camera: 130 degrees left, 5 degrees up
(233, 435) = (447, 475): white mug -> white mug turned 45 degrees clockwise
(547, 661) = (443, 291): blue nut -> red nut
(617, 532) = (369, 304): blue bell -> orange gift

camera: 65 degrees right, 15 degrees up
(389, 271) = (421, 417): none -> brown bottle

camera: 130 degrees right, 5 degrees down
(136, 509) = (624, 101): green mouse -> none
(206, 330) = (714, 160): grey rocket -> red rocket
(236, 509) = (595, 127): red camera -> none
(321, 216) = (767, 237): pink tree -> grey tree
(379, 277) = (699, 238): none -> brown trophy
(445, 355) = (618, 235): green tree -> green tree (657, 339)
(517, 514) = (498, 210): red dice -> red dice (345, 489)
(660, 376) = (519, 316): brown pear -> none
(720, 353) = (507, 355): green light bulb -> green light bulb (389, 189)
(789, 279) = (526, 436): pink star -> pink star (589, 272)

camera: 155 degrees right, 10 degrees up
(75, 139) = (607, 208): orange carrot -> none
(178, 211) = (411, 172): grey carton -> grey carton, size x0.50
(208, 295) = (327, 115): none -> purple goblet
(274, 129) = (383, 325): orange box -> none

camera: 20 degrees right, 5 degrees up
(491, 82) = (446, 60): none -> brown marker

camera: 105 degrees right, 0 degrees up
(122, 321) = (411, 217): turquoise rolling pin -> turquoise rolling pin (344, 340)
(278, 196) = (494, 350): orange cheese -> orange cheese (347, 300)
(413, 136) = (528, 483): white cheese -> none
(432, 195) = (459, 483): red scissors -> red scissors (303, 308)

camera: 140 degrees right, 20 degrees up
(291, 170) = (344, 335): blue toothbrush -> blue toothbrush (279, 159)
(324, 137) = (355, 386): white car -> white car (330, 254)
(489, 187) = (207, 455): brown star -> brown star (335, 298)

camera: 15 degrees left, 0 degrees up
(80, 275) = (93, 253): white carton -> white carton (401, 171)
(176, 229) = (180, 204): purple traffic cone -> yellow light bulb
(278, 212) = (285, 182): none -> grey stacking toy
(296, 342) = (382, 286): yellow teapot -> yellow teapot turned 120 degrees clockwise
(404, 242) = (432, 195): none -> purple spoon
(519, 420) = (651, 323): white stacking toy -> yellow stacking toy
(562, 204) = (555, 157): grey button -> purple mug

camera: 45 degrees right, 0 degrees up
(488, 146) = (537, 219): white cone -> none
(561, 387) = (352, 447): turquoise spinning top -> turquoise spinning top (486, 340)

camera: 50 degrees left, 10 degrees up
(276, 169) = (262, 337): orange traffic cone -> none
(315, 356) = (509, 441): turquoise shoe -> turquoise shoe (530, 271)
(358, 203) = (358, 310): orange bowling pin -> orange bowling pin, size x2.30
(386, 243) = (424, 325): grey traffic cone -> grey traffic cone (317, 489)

****************

WHAT IS NEEDED. Note which lines carry the word "pink" in the material, then copy each of them.

TASK RESPONSE.
(321, 216) = (767, 237): pink tree -> grey tree
(789, 279) = (526, 436): pink star -> pink star (589, 272)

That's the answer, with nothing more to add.